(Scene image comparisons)
= Beginning of Section =

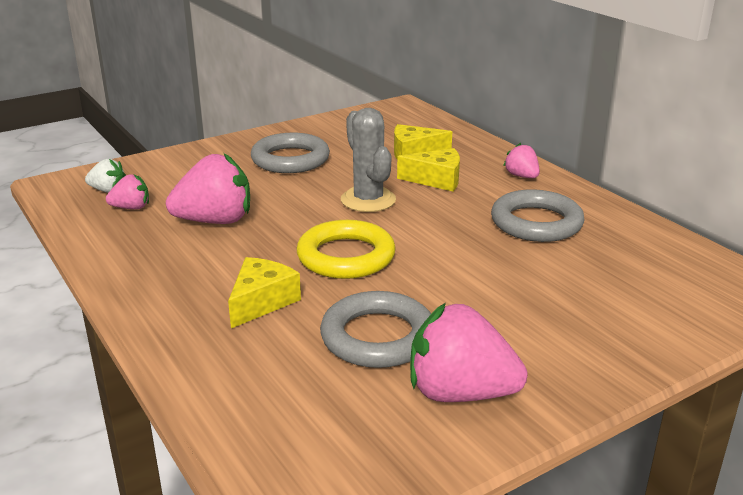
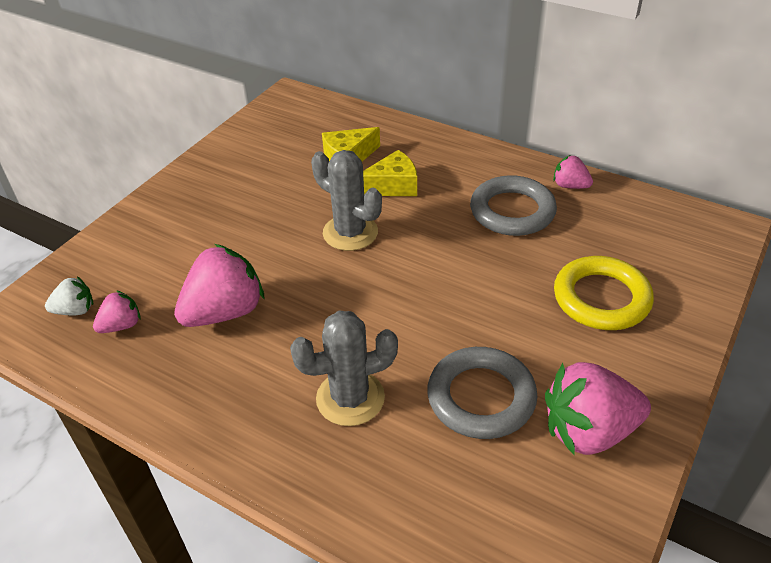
camera: 25 degrees left, 15 degrees up
(261, 302) = (350, 398): yellow cheese -> grey cactus
(290, 159) = (235, 203): grey ring -> none
(346, 256) = (383, 312): yellow ring -> yellow ring (601, 298)
(521, 176) = (461, 157): pink strawberry -> pink strawberry (570, 186)

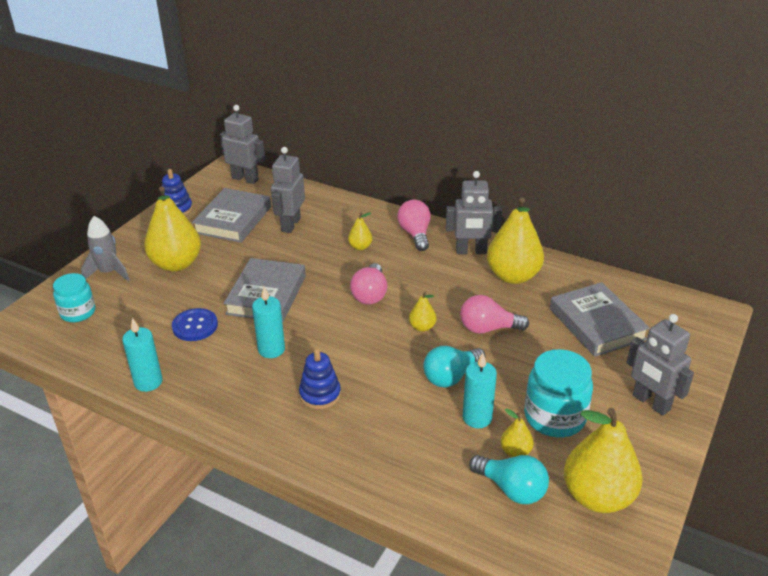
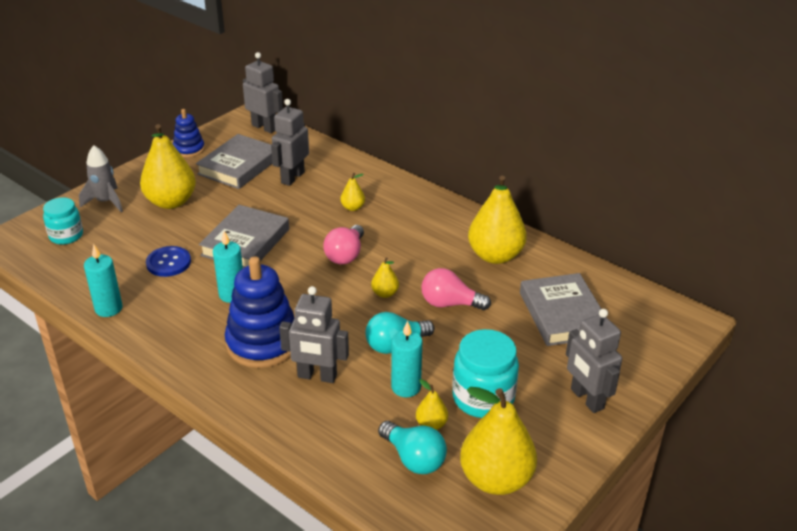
camera: 10 degrees right, 0 degrees up
(320, 394) = (263, 343): blue stacking toy -> blue stacking toy, size x1.80
(415, 234) = (412, 202): pink light bulb -> none
(471, 251) = (462, 226): grey robot -> grey robot (317, 376)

= End of Section =

[Assignment] Omit the pictures, then copy out all the data exactly as it stands.

[Result of this task]
camera: 25 degrees left, 15 degrees up
(261, 302) = (350, 398): yellow cheese -> grey cactus
(290, 159) = (235, 203): grey ring -> none
(346, 256) = (383, 312): yellow ring -> yellow ring (601, 298)
(521, 176) = (461, 157): pink strawberry -> pink strawberry (570, 186)

camera: 10 degrees right, 0 degrees up
(320, 394) = (263, 343): blue stacking toy -> blue stacking toy, size x1.80
(415, 234) = (412, 202): pink light bulb -> none
(471, 251) = (462, 226): grey robot -> grey robot (317, 376)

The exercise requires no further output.